(Data excerpts)
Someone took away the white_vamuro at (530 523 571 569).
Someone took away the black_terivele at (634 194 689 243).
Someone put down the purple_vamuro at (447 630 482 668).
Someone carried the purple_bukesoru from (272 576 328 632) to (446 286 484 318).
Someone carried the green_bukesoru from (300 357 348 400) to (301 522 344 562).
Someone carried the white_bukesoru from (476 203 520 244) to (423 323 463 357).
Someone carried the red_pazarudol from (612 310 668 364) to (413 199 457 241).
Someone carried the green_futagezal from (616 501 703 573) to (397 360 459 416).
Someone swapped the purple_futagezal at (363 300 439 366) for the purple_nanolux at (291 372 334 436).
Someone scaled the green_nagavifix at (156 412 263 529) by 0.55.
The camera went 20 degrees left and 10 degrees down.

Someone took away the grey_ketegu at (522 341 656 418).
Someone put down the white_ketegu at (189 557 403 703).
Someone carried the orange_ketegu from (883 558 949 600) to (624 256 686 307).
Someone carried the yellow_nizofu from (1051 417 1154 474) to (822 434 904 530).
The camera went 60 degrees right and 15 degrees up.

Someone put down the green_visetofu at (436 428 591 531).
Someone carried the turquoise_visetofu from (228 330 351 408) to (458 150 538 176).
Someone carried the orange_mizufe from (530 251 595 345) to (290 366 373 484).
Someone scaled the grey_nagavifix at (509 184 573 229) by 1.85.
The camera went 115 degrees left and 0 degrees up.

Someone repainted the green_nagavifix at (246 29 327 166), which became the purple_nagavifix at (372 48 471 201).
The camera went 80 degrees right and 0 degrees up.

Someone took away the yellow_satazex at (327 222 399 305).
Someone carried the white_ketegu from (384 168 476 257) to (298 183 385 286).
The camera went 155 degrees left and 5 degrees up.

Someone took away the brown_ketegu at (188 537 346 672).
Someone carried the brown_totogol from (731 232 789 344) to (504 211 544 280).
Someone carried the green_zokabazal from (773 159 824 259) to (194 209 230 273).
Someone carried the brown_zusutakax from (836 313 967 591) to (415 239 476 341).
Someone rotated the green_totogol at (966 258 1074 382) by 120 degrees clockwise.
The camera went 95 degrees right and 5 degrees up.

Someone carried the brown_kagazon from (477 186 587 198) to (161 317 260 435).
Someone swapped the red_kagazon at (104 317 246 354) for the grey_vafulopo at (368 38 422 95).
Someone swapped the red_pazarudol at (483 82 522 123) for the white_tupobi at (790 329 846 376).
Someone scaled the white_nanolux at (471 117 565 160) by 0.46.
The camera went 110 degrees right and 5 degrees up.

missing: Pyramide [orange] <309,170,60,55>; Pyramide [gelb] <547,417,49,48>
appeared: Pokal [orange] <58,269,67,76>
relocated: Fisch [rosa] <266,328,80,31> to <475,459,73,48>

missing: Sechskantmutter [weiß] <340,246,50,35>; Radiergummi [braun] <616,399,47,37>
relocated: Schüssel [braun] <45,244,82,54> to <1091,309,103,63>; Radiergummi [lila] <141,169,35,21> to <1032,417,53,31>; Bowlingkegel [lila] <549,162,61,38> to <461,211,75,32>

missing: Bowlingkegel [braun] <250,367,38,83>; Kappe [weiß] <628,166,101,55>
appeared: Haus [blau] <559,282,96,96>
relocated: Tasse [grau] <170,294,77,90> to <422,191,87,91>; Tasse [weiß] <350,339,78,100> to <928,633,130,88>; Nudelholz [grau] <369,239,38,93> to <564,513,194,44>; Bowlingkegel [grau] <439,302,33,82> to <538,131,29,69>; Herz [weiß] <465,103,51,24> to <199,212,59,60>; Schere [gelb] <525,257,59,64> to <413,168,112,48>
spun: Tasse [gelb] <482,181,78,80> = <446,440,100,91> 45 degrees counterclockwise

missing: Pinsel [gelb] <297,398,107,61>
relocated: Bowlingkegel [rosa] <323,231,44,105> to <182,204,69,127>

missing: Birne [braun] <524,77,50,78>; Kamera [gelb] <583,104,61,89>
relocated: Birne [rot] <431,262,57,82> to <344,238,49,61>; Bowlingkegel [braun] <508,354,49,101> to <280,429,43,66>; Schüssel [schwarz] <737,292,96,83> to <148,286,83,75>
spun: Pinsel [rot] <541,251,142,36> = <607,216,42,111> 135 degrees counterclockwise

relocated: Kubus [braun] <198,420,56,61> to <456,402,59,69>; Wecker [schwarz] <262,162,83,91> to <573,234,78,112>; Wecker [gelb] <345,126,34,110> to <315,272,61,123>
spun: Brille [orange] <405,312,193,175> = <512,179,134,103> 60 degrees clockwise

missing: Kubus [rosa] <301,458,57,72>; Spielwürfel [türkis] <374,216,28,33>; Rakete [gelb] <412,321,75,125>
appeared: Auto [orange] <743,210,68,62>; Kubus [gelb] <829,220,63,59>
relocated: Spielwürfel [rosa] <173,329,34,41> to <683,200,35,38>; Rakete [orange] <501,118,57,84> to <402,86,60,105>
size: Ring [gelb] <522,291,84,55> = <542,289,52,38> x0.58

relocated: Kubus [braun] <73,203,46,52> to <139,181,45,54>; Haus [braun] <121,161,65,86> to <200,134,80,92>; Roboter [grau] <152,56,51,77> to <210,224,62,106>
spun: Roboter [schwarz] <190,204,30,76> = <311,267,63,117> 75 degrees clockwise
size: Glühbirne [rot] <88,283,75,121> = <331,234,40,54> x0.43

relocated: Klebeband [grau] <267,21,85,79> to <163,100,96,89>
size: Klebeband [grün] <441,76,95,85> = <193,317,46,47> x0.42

● **Task**: Above are the records; print exactly the lines from the line with "Someone carried the white_bukesoru" to the line with "Someone scaled the green_nagavifix", including both, and nothing else.

● **Completed exercise**:
Someone carried the white_bukesoru from (476 203 520 244) to (423 323 463 357).
Someone carried the red_pazarudol from (612 310 668 364) to (413 199 457 241).
Someone carried the green_futagezal from (616 501 703 573) to (397 360 459 416).
Someone swapped the purple_futagezal at (363 300 439 366) for the purple_nanolux at (291 372 334 436).
Someone scaled the green_nagavifix at (156 412 263 529) by 0.55.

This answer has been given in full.